● INSTRUCTIONS TO FOLLOW: For this exercise, retype every record below exactly and keep the pictures out.

● DATASET CONTENT:
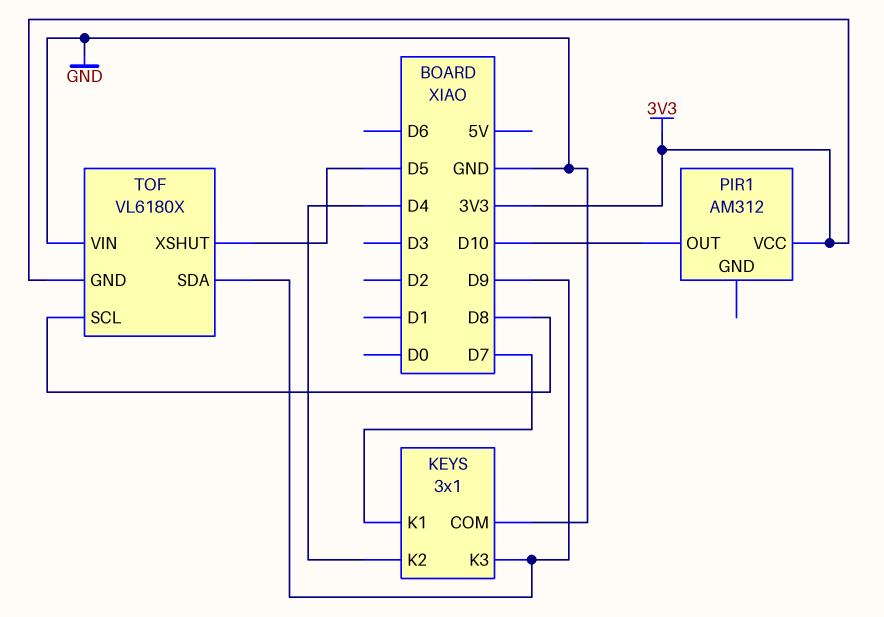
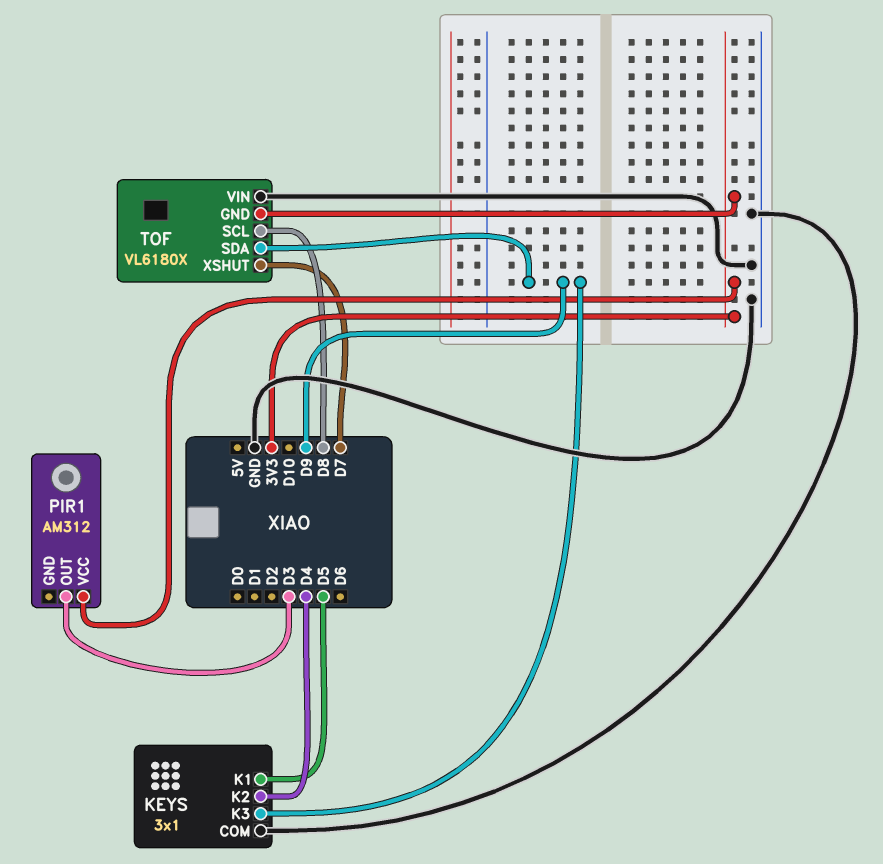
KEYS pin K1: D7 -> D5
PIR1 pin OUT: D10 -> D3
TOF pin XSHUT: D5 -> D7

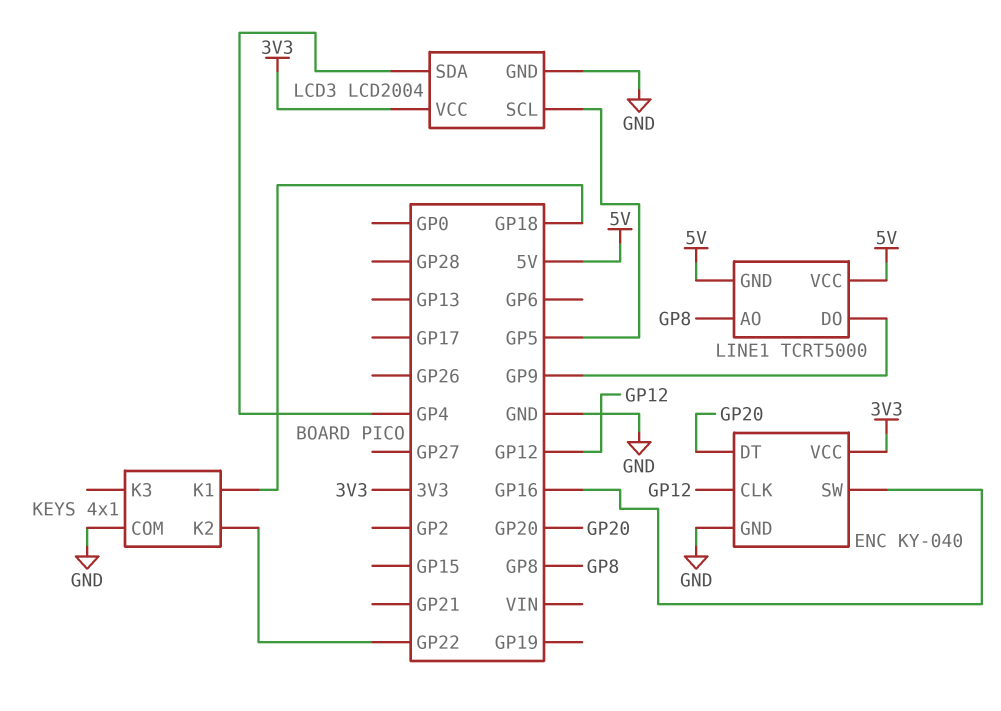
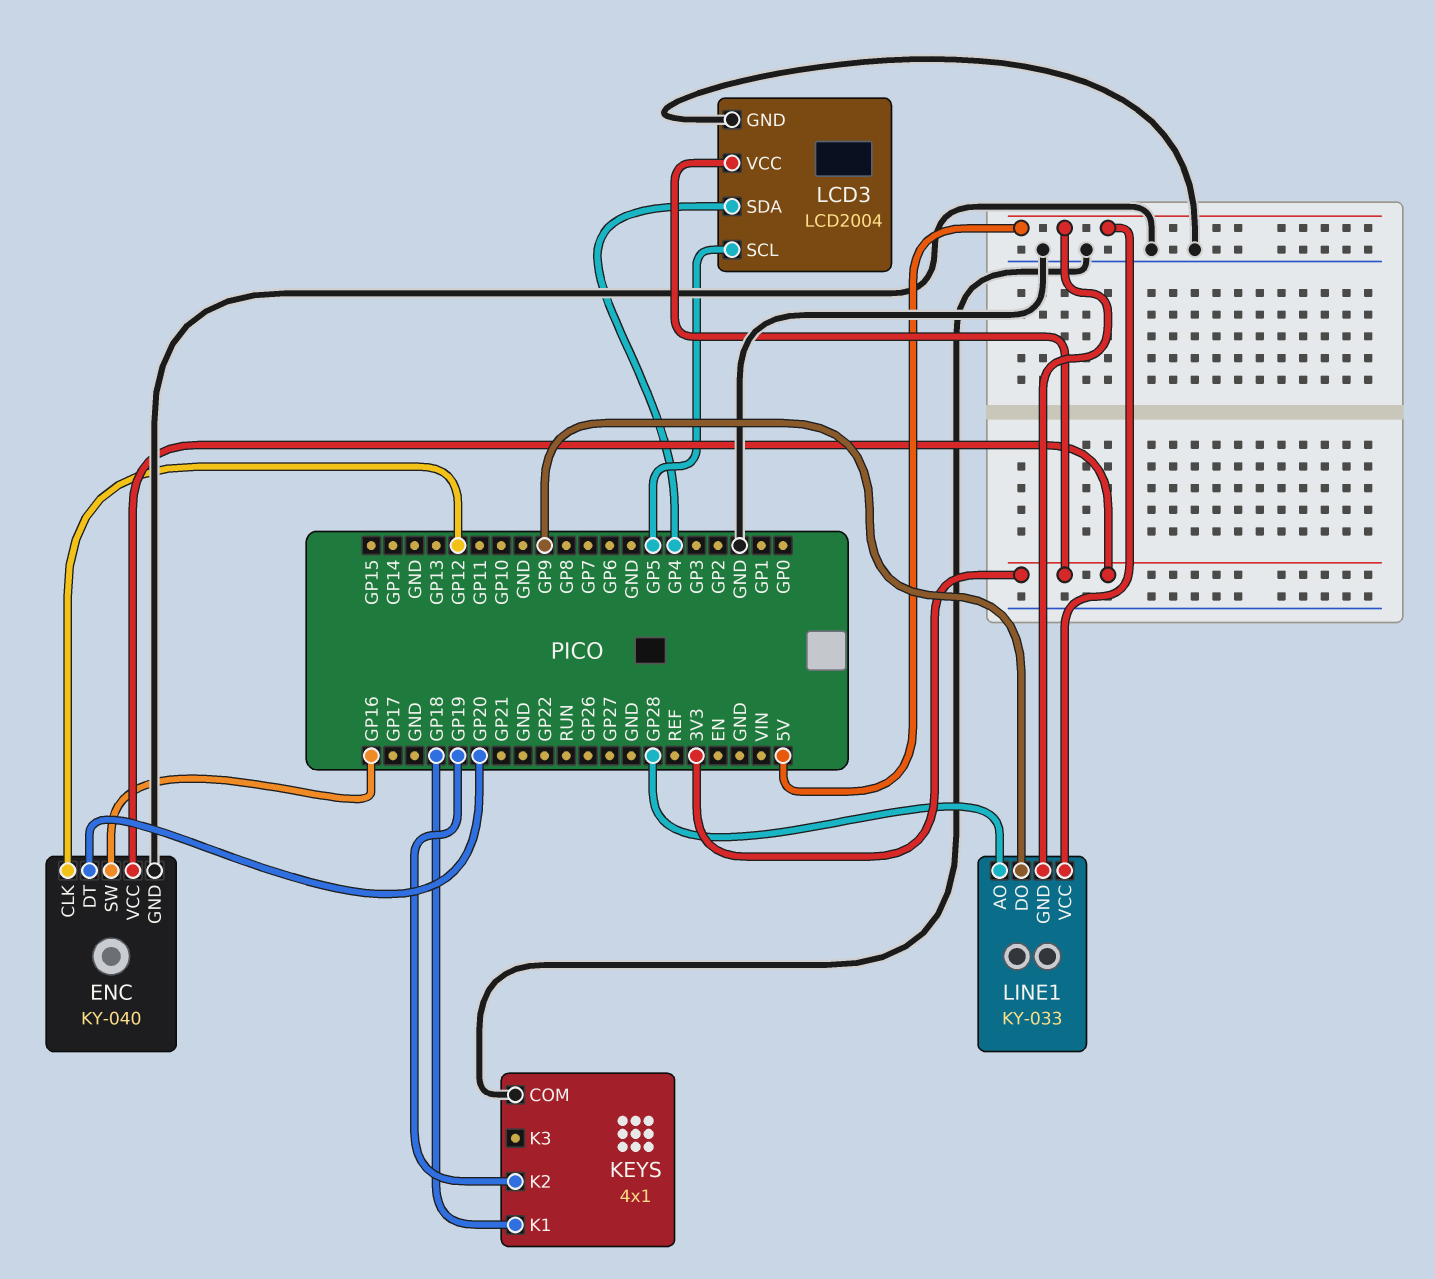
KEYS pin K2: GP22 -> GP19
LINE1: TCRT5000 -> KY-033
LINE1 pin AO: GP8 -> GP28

● EXPECTED ANSWER:
KEYS pin K1: D7 -> D5
PIR1 pin OUT: D10 -> D3
TOF pin XSHUT: D5 -> D7

KEYS pin K2: GP22 -> GP19
LINE1: TCRT5000 -> KY-033
LINE1 pin AO: GP8 -> GP28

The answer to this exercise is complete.